• **WHAT THIS TASK INVOLVES**
Would you copy, word for word, each line from the one with "R6: 1.8 (CN1/2, PWR_IN) -> 1.8 (+5V, CN1/2)" to the end of the listing below, skipping all pictures?

• **THE DATA**
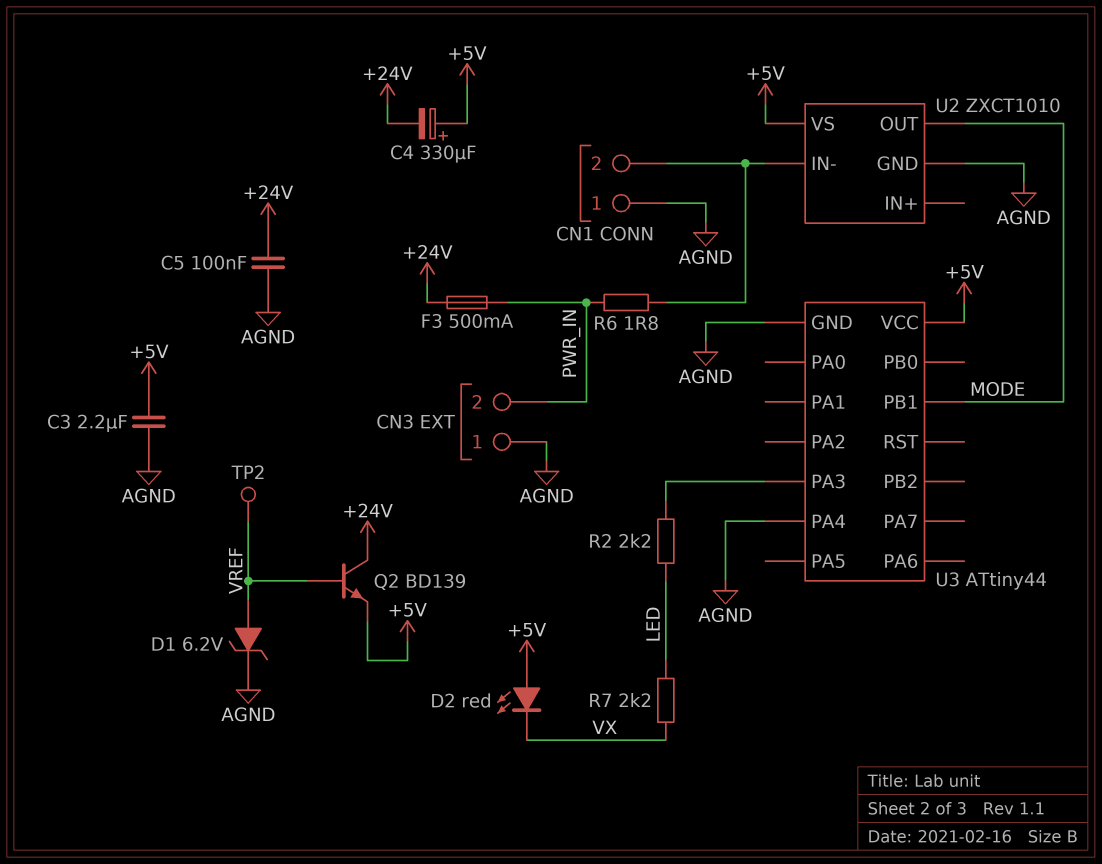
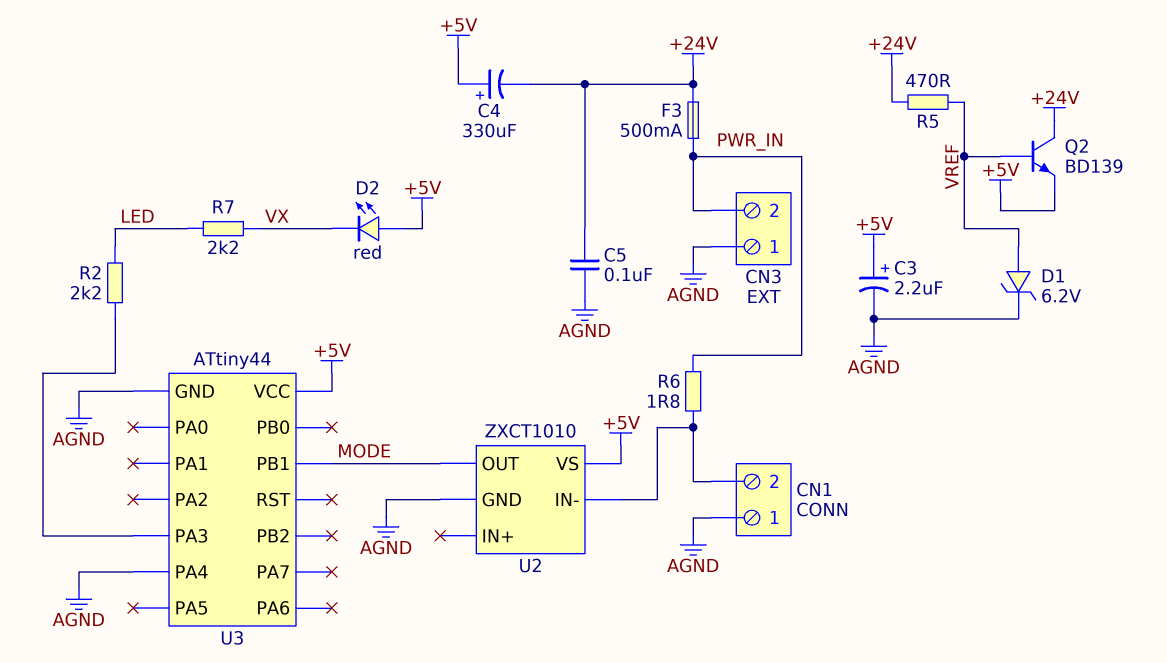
C3: 2.2uF (+5V, AGND) -> 2.2uF (plus +5V, minus AGND)
R5: none -> 470 (+24V, VREF)
TP2: test point (VREF) -> none

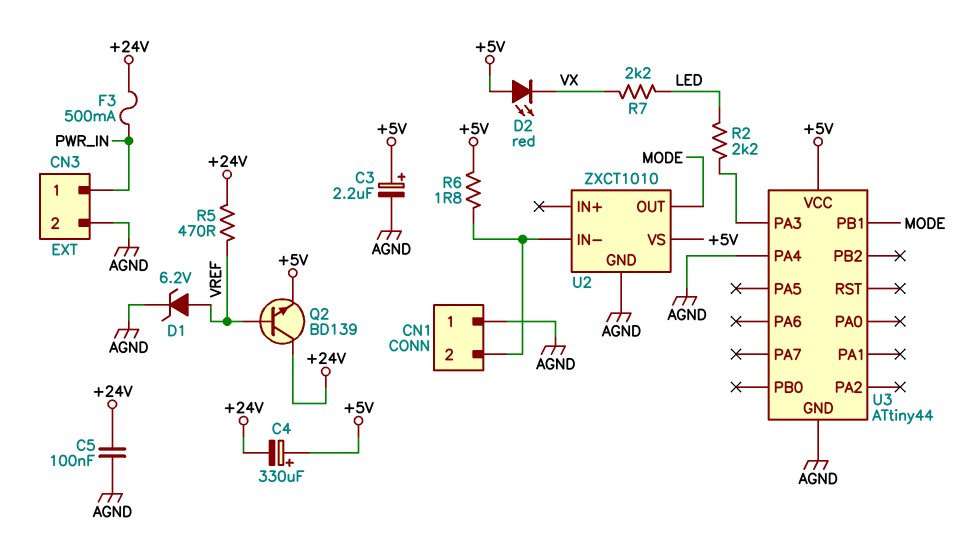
CN3 pin 1: AGND -> PWR_IN
CN3 pin 2: PWR_IN -> AGND
R6: 1.8 (CN1/2, PWR_IN) -> 1.8 (+5V, CN1/2)

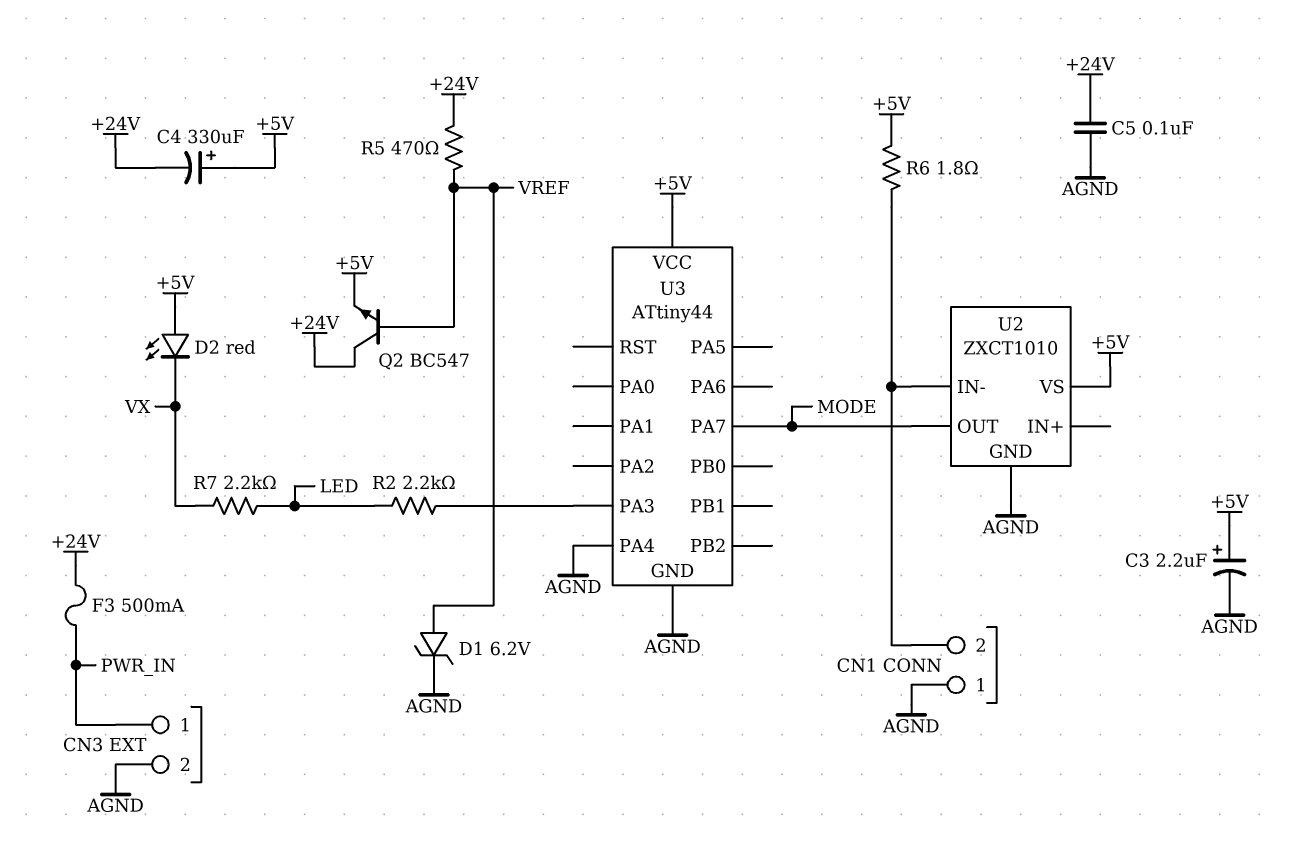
Q2: NPN BD139 (B VREF, C +24V, E +5V) -> NPN BC547 (B VREF, C +24V, E +5V)
U3 pin PA7: none -> MODE
U3 pin PB1: MODE -> none

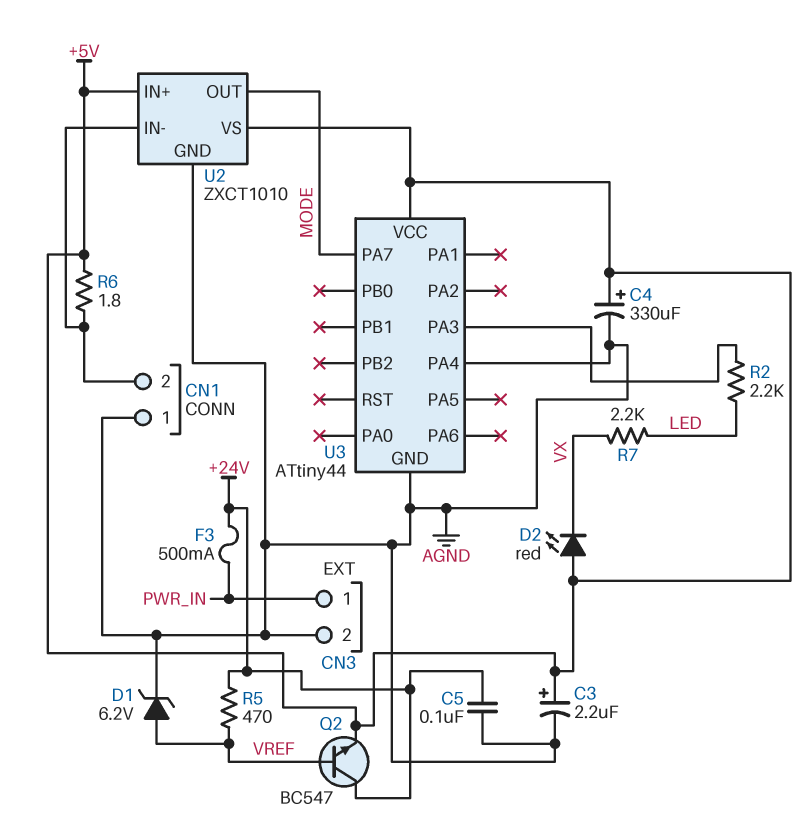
C4: 330uF (plus +5V, minus +24V) -> 330uF (plus +5V, minus AGND)
U2 pin IN+: none -> +5V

• **ANSWER BELOW**
R6: 1.8 (CN1/2, PWR_IN) -> 1.8 (+5V, CN1/2)

Q2: NPN BD139 (B VREF, C +24V, E +5V) -> NPN BC547 (B VREF, C +24V, E +5V)
U3 pin PA7: none -> MODE
U3 pin PB1: MODE -> none

C4: 330uF (plus +5V, minus +24V) -> 330uF (plus +5V, minus AGND)
U2 pin IN+: none -> +5V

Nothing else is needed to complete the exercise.